### Exercise:
If a line in the entries below includes "free", show that line.

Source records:

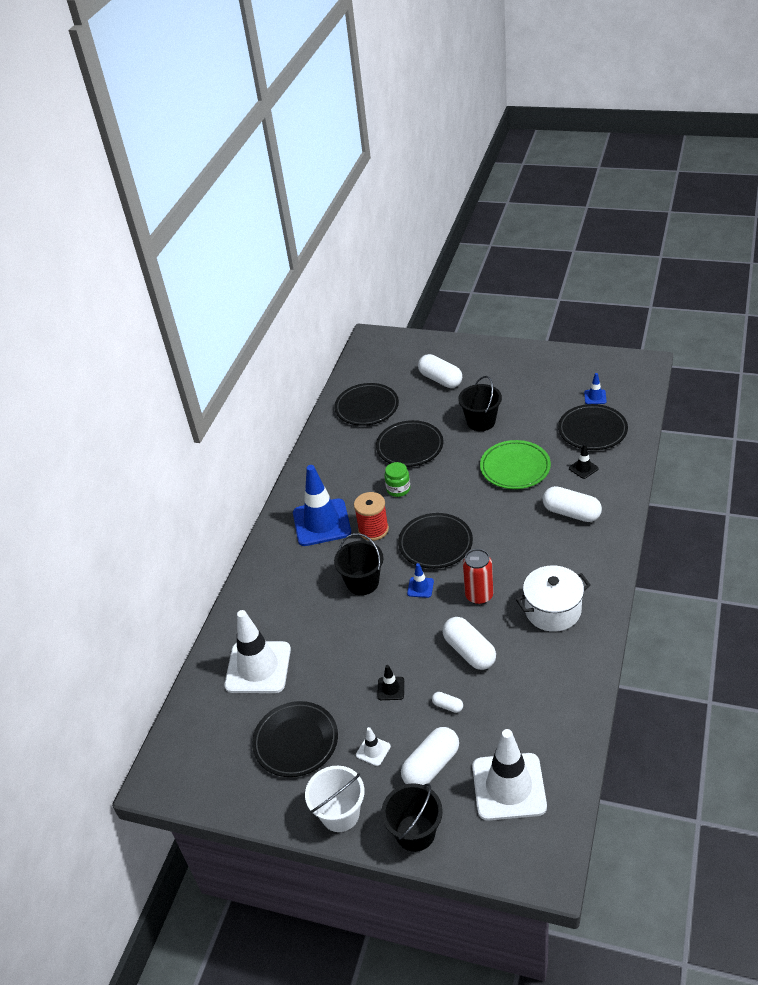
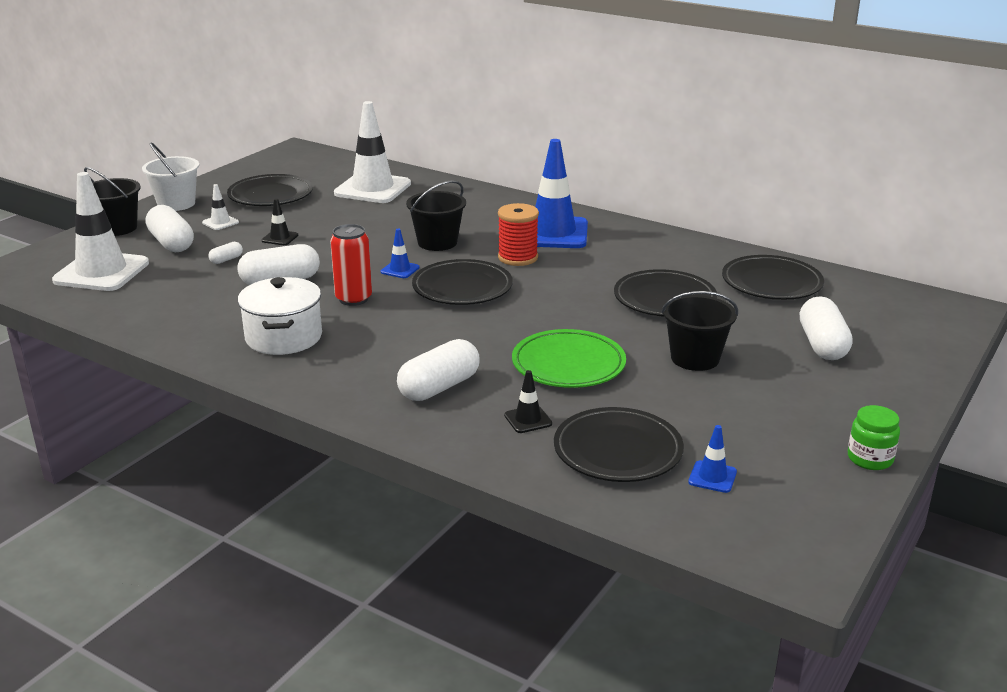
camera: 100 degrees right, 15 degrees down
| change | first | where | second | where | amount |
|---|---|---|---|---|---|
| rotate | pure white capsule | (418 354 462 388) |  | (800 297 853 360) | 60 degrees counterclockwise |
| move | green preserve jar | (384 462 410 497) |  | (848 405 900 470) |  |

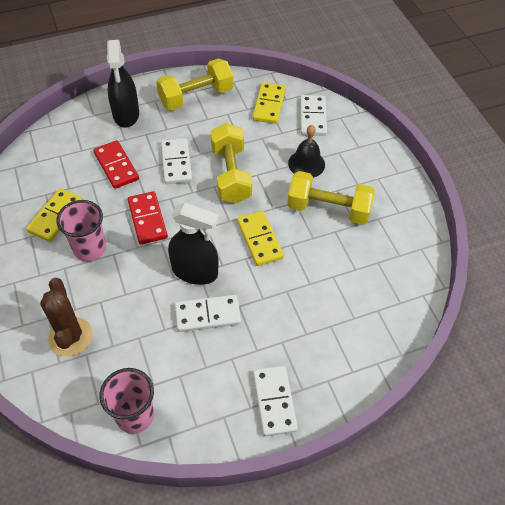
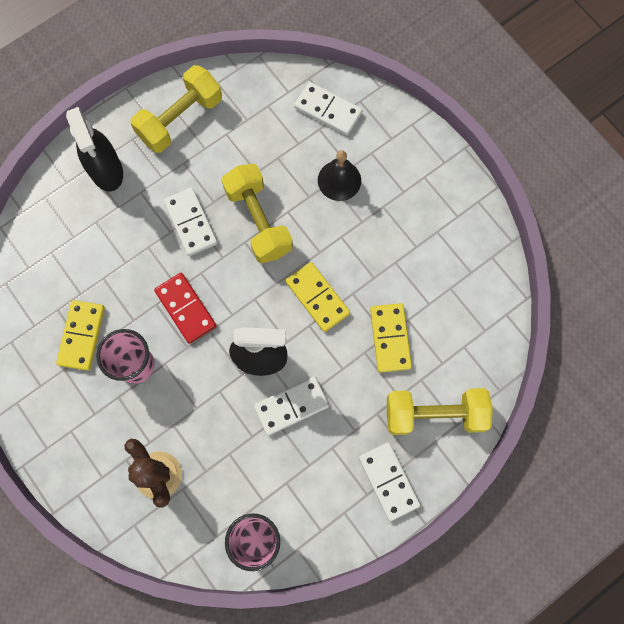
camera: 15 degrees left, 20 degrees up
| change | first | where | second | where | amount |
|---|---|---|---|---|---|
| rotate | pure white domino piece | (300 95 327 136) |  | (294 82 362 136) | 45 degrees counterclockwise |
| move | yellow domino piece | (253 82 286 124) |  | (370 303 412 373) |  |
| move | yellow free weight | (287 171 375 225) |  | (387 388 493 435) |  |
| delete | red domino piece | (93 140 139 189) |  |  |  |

--

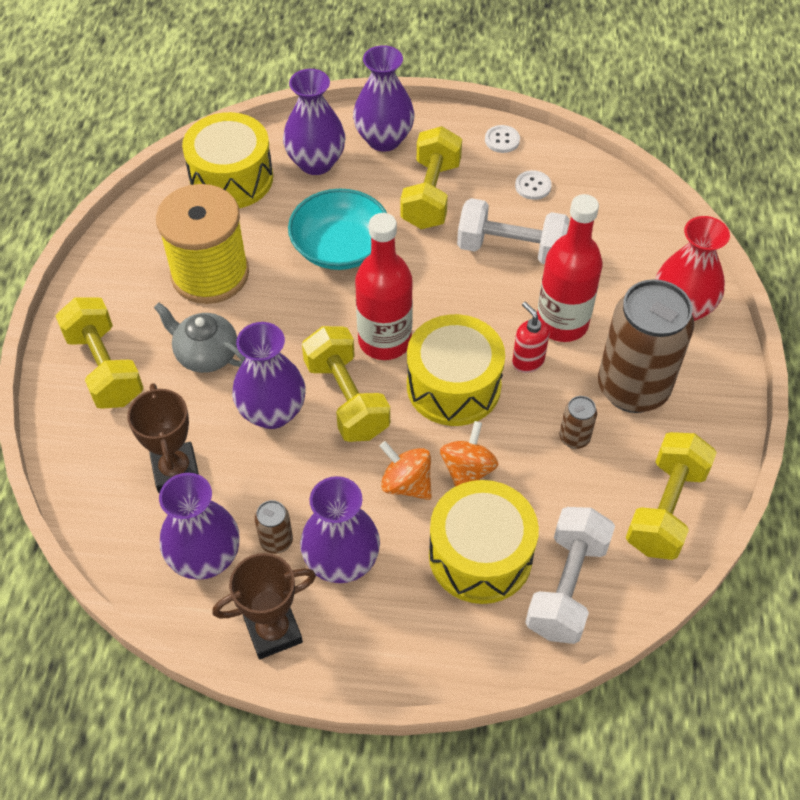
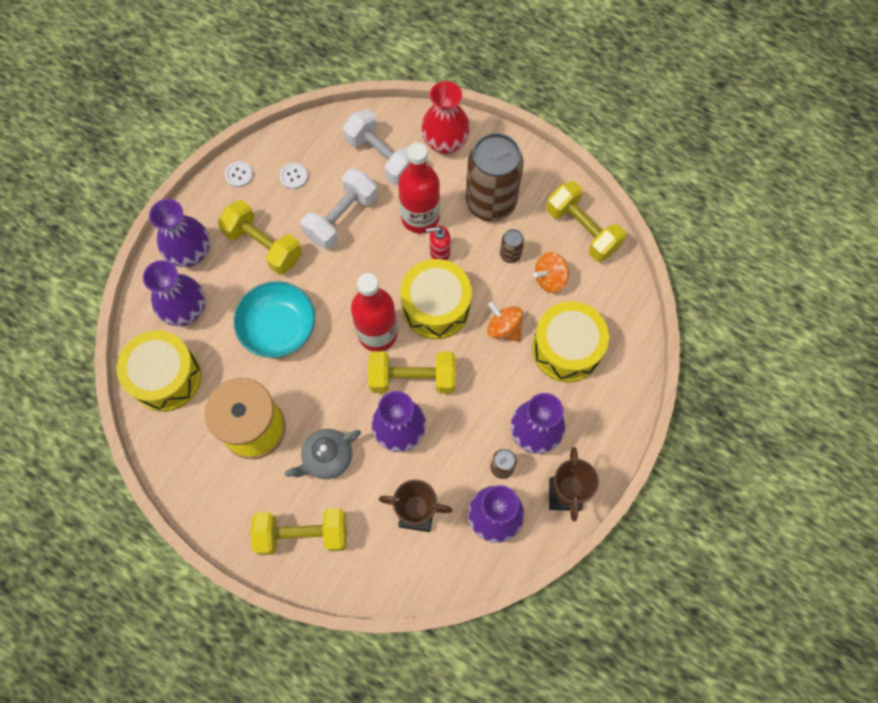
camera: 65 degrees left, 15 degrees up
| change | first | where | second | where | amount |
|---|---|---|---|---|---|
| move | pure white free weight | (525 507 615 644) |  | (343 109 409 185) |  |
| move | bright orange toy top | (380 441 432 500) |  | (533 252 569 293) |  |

### Exercise result:
| move | yellow free weight | (287 171 375 225) |  | (387 388 493 435) |  |
| move | pure white free weight | (525 507 615 644) |  | (343 109 409 185) |  |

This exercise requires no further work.